■ **Data for this exercise**
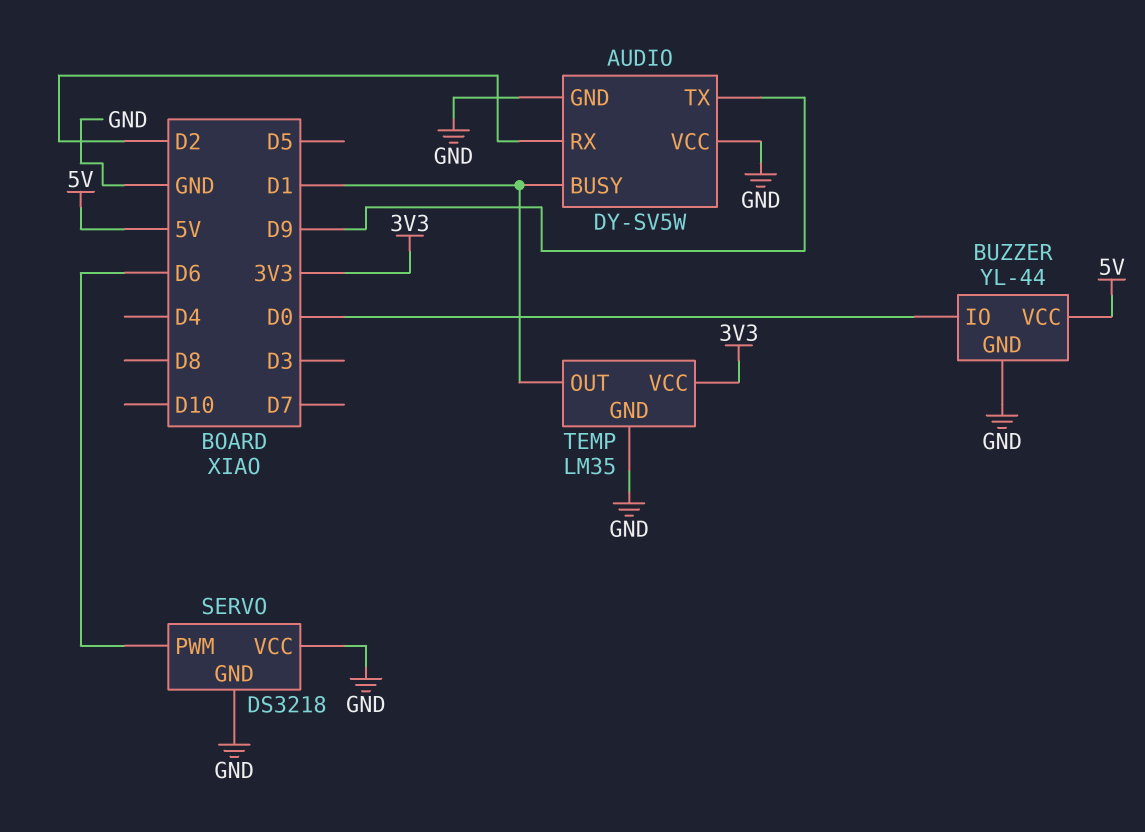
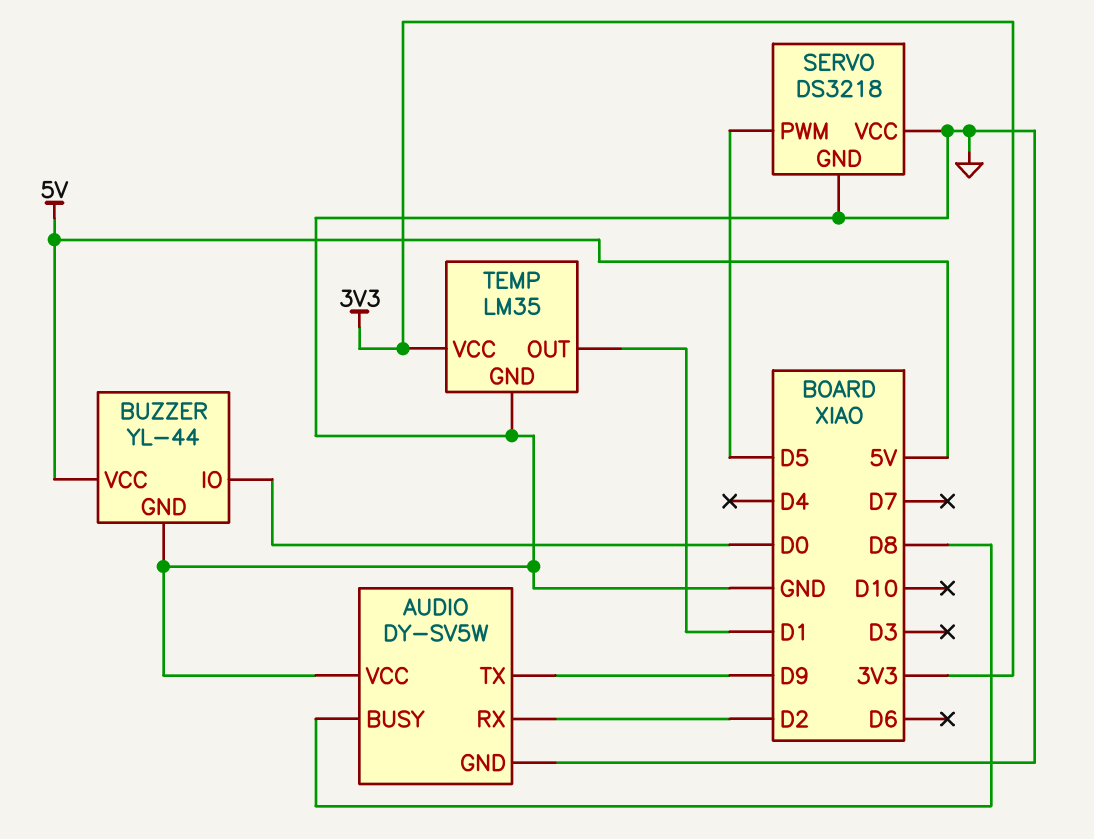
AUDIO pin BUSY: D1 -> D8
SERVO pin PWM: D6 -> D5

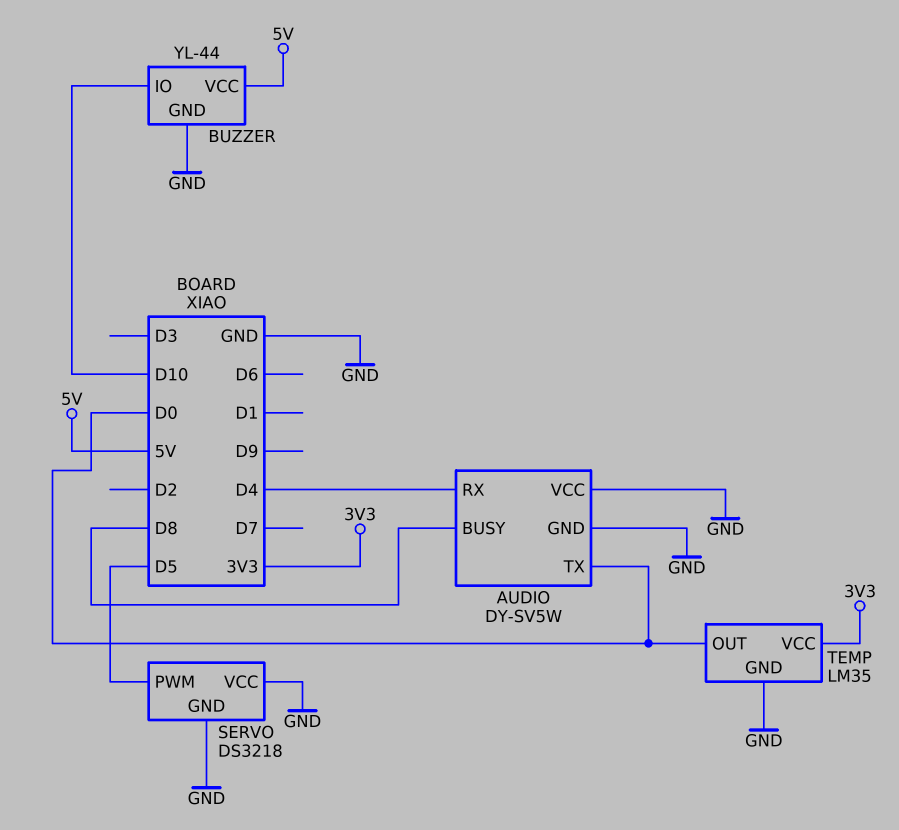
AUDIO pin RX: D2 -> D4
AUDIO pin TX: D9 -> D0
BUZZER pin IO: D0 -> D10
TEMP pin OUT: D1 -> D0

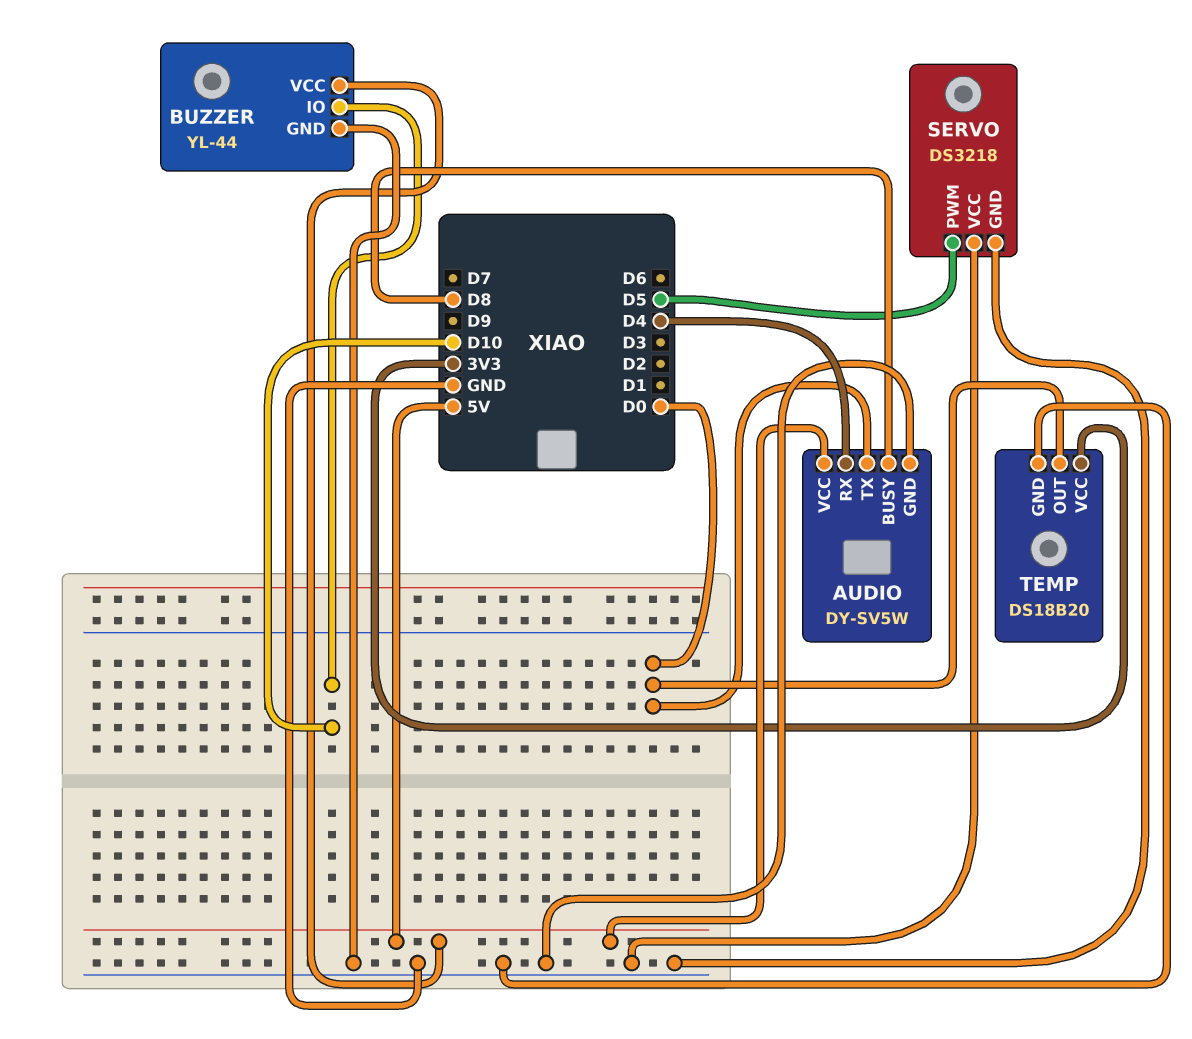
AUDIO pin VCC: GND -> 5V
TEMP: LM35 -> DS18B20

■ **Exercise**
Each line from the one with "AUDIO pin RX: D2 -> D4" to the final line of the data above is to be printed exactly; no picture should appear in the copy.

■ **Solution to this task**
AUDIO pin RX: D2 -> D4
AUDIO pin TX: D9 -> D0
BUZZER pin IO: D0 -> D10
TEMP pin OUT: D1 -> D0

AUDIO pin VCC: GND -> 5V
TEMP: LM35 -> DS18B20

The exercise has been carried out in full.